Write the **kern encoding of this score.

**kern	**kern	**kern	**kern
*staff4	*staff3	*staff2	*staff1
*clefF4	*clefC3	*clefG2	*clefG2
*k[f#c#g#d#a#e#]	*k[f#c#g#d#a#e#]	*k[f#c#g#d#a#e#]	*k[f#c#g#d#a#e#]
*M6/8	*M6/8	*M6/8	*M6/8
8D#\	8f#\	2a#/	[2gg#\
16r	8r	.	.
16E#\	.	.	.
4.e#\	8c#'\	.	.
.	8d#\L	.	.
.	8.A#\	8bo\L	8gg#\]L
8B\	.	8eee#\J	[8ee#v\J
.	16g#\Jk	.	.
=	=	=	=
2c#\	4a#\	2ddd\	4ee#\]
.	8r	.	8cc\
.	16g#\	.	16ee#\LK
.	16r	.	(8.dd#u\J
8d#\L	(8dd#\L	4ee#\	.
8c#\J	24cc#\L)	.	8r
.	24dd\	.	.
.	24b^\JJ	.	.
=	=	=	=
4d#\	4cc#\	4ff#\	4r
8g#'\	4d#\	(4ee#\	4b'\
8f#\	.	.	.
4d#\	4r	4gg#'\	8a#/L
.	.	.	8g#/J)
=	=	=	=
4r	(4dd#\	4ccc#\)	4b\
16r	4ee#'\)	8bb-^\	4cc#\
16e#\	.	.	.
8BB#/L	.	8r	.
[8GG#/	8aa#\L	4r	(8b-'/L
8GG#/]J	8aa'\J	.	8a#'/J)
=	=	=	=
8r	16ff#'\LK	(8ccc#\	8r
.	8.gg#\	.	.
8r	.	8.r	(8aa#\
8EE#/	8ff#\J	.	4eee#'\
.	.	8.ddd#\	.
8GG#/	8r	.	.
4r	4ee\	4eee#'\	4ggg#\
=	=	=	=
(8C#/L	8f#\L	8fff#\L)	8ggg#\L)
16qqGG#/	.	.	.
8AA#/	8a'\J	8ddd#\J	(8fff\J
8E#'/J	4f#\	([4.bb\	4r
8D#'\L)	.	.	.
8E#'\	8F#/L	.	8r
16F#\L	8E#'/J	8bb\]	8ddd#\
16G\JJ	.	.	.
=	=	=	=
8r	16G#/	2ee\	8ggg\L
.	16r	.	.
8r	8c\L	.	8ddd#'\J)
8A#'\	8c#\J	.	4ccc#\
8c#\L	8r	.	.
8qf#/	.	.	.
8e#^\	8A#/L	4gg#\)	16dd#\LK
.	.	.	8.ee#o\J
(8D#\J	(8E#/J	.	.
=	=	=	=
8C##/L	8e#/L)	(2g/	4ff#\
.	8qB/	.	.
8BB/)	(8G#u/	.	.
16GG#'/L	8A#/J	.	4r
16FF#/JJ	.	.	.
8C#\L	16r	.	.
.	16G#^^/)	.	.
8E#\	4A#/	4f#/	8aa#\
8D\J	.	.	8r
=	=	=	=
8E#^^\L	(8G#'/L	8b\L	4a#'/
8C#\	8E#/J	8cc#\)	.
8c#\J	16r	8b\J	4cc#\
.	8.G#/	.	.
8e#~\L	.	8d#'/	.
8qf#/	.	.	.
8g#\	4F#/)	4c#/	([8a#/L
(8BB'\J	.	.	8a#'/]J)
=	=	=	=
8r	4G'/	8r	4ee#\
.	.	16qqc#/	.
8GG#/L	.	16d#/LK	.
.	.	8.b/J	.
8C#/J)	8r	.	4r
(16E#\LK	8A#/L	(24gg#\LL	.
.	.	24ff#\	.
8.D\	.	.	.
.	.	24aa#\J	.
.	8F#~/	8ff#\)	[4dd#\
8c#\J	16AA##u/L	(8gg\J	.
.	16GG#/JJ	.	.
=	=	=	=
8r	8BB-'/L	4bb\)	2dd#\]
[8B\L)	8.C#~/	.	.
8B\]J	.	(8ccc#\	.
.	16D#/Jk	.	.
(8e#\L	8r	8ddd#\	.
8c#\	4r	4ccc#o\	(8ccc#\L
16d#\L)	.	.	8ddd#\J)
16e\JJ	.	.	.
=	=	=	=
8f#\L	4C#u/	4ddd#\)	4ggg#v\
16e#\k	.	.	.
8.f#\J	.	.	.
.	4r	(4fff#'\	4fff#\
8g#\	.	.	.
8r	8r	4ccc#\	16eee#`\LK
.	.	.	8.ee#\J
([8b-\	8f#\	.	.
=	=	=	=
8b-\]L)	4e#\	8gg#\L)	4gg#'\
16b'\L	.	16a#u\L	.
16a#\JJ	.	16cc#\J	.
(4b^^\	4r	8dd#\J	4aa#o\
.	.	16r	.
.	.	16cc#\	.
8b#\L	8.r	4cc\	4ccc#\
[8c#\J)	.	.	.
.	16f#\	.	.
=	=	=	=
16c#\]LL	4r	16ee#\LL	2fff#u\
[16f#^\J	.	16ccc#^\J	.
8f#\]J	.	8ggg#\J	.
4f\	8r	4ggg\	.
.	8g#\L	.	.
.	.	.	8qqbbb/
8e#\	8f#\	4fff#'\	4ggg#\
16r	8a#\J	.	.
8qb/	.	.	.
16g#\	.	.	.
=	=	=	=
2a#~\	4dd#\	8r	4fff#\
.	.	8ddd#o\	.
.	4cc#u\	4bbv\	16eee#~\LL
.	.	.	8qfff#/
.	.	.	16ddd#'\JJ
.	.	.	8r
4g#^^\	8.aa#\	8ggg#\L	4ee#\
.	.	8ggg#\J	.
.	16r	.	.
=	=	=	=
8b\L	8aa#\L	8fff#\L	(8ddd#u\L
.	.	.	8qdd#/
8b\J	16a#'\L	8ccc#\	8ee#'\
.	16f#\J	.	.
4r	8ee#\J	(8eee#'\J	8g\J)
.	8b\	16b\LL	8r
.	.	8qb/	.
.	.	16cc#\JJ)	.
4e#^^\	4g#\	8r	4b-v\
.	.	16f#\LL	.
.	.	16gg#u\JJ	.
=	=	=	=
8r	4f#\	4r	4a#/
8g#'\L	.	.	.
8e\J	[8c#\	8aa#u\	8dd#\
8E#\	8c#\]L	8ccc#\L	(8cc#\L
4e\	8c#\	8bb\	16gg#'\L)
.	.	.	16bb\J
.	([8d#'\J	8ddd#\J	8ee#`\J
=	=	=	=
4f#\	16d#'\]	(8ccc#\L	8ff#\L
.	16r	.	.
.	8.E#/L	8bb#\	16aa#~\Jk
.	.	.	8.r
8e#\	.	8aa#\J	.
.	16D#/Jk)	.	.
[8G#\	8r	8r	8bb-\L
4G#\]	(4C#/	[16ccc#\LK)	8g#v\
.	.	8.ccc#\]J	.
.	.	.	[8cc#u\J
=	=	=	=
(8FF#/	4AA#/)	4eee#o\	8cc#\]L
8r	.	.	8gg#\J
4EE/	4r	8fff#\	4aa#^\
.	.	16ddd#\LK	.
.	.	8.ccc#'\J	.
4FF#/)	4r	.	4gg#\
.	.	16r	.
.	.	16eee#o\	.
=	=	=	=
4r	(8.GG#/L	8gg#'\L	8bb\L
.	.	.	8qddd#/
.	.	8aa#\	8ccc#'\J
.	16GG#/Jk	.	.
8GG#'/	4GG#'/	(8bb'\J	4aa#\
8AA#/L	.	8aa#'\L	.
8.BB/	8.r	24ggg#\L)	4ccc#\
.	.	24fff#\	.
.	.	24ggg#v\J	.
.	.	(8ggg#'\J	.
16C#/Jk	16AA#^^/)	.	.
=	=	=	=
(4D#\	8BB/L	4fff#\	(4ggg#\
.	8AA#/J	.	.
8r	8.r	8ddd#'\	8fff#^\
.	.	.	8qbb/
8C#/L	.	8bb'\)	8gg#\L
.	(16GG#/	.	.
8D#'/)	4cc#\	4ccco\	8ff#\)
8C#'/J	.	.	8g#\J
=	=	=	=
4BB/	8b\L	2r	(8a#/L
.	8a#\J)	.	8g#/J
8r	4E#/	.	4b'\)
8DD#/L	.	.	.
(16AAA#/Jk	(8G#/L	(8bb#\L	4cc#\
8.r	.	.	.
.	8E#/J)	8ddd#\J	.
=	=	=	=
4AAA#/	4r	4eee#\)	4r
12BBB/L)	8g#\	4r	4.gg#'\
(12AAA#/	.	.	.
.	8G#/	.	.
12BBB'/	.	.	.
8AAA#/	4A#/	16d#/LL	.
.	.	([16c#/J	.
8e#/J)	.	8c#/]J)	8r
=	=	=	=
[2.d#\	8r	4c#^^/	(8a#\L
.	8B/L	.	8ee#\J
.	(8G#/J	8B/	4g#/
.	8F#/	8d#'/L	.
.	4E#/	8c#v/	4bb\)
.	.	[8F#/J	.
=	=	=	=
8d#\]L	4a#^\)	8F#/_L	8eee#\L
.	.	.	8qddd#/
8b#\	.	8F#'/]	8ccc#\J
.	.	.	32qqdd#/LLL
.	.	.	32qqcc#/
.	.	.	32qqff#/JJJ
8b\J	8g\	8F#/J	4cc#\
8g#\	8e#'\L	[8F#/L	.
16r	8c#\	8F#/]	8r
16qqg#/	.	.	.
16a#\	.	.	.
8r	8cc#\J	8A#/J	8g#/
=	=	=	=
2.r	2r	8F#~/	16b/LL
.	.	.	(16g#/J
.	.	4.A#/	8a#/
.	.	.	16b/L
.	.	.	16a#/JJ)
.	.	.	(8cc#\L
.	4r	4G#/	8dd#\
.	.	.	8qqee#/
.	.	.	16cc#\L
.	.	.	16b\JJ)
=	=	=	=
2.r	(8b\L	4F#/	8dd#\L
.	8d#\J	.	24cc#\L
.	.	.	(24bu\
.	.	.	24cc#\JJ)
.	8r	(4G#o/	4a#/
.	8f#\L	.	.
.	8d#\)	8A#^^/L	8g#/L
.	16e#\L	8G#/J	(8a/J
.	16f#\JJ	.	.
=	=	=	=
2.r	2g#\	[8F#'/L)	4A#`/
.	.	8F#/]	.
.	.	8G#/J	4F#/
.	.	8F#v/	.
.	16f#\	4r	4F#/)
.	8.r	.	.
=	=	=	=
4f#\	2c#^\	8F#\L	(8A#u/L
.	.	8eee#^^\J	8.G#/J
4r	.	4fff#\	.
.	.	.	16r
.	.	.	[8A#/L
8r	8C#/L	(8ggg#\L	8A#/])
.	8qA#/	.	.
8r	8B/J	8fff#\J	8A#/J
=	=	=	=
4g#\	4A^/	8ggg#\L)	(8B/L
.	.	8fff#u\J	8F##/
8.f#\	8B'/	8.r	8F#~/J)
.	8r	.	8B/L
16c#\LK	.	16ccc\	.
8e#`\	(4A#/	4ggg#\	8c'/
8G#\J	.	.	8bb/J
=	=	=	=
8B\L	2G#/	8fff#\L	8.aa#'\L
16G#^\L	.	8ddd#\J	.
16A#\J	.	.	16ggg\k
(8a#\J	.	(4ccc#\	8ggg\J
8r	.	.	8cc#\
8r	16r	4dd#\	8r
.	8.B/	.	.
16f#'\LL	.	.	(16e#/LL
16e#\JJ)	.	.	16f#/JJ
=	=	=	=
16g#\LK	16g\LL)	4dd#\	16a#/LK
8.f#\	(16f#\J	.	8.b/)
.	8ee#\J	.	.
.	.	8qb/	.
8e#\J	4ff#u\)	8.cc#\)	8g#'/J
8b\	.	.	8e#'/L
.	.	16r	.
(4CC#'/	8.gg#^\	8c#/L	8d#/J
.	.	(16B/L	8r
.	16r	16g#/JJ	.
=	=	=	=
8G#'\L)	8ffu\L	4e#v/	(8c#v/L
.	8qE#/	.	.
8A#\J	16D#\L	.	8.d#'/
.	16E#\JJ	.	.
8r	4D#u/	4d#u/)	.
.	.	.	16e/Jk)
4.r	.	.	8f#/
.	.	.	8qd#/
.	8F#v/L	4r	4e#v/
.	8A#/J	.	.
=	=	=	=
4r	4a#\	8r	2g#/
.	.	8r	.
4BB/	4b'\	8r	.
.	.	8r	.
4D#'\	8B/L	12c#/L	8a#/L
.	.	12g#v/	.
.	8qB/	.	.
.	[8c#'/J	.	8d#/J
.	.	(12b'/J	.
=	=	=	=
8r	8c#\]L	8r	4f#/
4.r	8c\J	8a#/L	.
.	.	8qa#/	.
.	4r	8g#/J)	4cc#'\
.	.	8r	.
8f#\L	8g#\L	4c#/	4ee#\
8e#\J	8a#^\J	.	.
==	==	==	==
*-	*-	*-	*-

## SET PROBLEM:
Tally the lines in the material above that contain the string "kern", where case counts. Give only the number.

## SOLUTION FOR THIS TASK:
2